====== Input records
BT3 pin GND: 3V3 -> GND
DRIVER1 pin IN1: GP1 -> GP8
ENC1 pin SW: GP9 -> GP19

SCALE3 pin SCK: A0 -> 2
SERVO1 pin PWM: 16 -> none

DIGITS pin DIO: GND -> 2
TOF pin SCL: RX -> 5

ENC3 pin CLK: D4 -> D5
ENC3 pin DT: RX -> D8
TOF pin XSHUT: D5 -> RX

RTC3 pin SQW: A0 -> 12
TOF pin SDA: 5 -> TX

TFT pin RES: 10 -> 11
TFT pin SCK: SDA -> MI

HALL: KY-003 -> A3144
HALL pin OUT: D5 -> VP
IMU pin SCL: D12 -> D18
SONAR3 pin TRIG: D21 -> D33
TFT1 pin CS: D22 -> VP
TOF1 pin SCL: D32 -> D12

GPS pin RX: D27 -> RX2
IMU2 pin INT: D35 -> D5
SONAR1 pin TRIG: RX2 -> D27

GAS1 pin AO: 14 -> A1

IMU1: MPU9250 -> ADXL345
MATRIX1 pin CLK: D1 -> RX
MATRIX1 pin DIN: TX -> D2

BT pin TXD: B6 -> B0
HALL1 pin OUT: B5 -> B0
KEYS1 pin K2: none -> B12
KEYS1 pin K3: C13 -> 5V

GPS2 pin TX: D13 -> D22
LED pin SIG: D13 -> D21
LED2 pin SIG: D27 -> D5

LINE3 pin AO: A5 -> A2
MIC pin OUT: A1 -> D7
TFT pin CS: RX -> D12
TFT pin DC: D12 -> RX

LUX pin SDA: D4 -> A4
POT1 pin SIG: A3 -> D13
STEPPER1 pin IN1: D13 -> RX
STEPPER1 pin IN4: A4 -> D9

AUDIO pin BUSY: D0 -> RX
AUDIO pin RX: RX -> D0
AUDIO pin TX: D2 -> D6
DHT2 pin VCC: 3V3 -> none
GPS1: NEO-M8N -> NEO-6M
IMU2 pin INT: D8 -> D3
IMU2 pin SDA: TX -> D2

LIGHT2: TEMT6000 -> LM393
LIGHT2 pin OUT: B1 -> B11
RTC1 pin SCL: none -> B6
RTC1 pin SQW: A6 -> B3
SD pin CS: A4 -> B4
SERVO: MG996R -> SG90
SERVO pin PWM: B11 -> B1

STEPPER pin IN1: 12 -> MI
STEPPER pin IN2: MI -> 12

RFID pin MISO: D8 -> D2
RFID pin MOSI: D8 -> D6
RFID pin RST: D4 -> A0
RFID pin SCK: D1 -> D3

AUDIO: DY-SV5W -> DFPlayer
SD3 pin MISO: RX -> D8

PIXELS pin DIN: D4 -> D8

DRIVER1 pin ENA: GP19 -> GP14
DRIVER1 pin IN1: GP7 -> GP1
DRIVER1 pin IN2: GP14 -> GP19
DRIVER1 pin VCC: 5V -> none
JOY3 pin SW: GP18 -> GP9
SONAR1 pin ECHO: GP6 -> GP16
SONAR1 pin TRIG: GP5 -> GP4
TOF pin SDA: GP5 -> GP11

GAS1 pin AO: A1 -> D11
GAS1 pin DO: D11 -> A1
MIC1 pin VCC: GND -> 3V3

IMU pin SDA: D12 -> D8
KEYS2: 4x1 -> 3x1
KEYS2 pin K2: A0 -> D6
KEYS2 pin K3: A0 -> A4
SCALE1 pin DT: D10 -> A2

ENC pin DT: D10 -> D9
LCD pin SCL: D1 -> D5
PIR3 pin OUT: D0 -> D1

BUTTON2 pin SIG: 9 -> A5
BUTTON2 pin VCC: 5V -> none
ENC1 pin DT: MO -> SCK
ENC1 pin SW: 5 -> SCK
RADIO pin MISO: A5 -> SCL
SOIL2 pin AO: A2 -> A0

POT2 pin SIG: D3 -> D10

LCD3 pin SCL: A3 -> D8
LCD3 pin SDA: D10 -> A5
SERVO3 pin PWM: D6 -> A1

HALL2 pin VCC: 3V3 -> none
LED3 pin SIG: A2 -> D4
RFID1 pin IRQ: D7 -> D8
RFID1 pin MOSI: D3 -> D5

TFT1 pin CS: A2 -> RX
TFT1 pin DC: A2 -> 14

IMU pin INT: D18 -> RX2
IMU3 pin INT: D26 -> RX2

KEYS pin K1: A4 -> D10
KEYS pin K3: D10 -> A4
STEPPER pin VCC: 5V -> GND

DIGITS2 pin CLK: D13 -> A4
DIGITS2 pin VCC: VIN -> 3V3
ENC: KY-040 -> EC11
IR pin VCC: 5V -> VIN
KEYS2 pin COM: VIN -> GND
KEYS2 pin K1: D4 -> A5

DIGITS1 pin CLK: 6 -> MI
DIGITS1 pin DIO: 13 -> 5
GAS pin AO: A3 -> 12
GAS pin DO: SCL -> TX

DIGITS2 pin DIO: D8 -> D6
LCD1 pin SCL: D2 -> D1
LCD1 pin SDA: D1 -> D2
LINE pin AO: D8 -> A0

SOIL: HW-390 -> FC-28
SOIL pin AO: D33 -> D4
============
#### [Task objective]
Return only the number of lines in the listing that contain the string "TRIG".

#### [Output]
3